• What to work on:
Text in the records must be reproduced exactly, and pictures must be skipped.
##### Records for this exercise #####
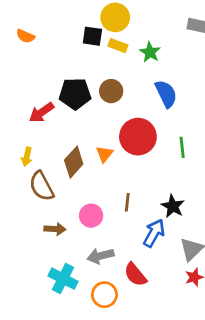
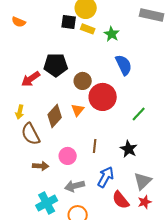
brown circle: (111, 91) -> (83, 81), moved
green line: (182, 147) -> (139, 114), moved, turned 49
blue arrow: (154, 233) -> (106, 177), moved
red semicircle: (135, 275) -> (121, 200), moved
cyan cross: (63, 279) -> (47, 203), turned 35

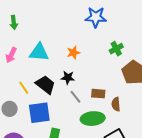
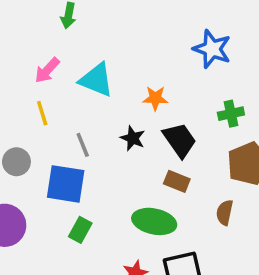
black trapezoid: (46, 85) -> (180, 140), moved
yellow line: (24, 88) -> (42, 113), moved
gray line: (75, 97) -> (83, 145), moved
brown semicircle: (116, 104) -> (225, 213), moved

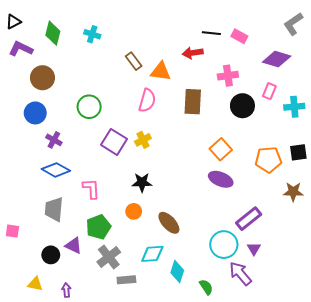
#####
• Result below:
brown circle: (111, 91) -> (83, 81), moved
green line: (182, 147) -> (139, 114), moved, turned 49
blue arrow: (154, 233) -> (106, 177), moved
red semicircle: (135, 275) -> (121, 200), moved
cyan cross: (63, 279) -> (47, 203), turned 35

black trapezoid: (46, 85) -> (180, 140), moved
yellow line: (24, 88) -> (42, 113), moved
gray line: (75, 97) -> (83, 145), moved
brown semicircle: (116, 104) -> (225, 213), moved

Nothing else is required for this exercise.